[HOW TO COMPLETE THIS TASK] Copy the data below exactly, omitting any picture it contains.
────────────────────
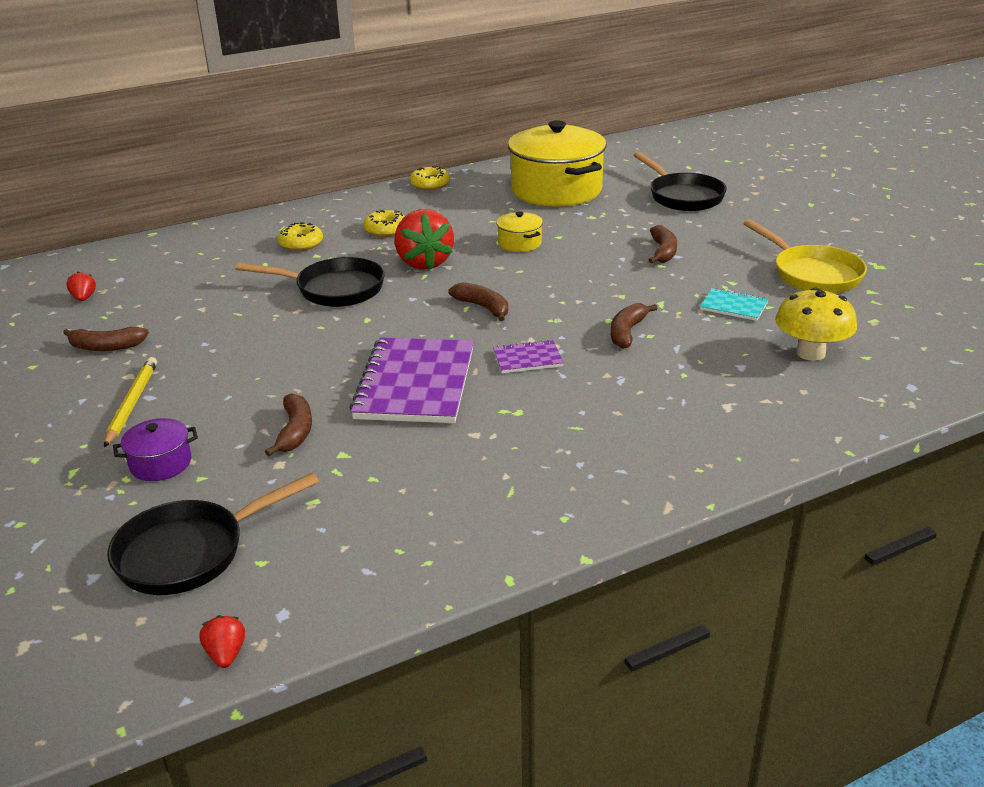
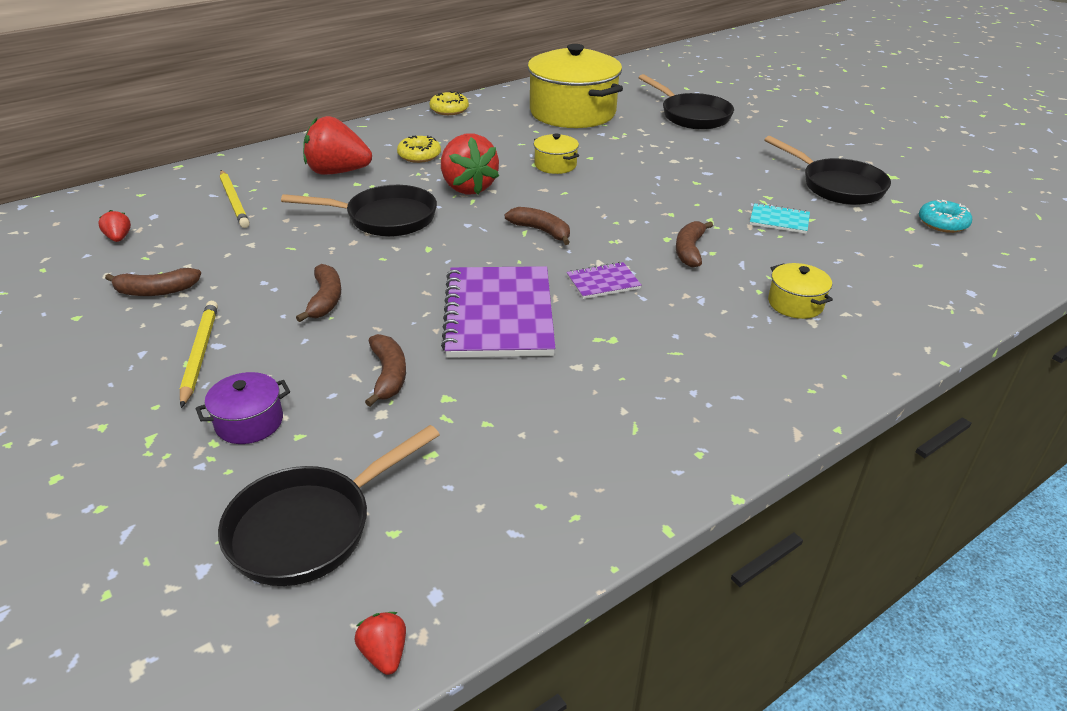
camera: 10 degrees left, 5 degrees up
(196, 268) = (234, 201): none -> yellow pencil
(301, 243) = (337, 172): yellow donut -> red strawberry
(663, 252) = (693, 169): brown banana -> brown banana (325, 300)
(716, 388) = (795, 304): none -> yellow pot
(810, 353) = (867, 263): yellow mushroom -> none
(812, 274) = (837, 186): yellow pan -> black pan
(912, 316) = (942, 223): none -> turquoise donut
────────────────────
[ANSWER AREA]
camera: 10 degrees left, 5 degrees up
(196, 268) = (234, 201): none -> yellow pencil
(301, 243) = (337, 172): yellow donut -> red strawberry
(663, 252) = (693, 169): brown banana -> brown banana (325, 300)
(716, 388) = (795, 304): none -> yellow pot
(810, 353) = (867, 263): yellow mushroom -> none
(812, 274) = (837, 186): yellow pan -> black pan
(912, 316) = (942, 223): none -> turquoise donut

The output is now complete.